WHAT TO DO: From the first line to the last, output the data exactly as it stands, minus its pictures.

THE DATA:

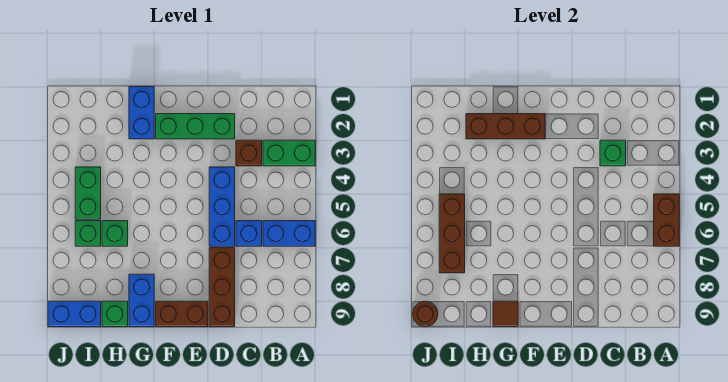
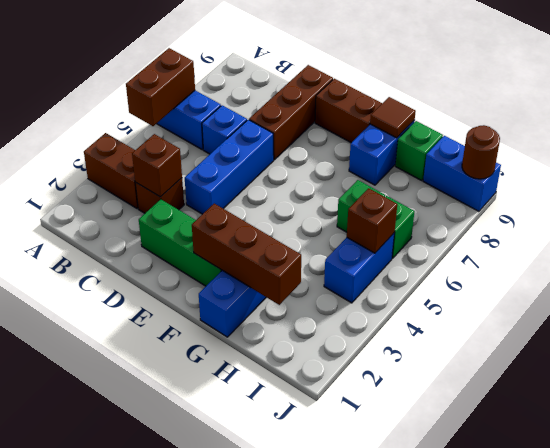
green brick A3:B3 level 1 -> brown brick A3:B3 level 1
green brick C3 level 2 -> brown brick C3 level 2
green brick I4:I5 level 1 -> blue brick I4:I5 level 1
brown brick I5:I7 level 2 -> brown brick I5 level 2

SOLUTION TO THIS EXERCISE:
green brick A3:B3 level 1 -> brown brick A3:B3 level 1
green brick C3 level 2 -> brown brick C3 level 2
green brick I4:I5 level 1 -> blue brick I4:I5 level 1
brown brick I5:I7 level 2 -> brown brick I5 level 2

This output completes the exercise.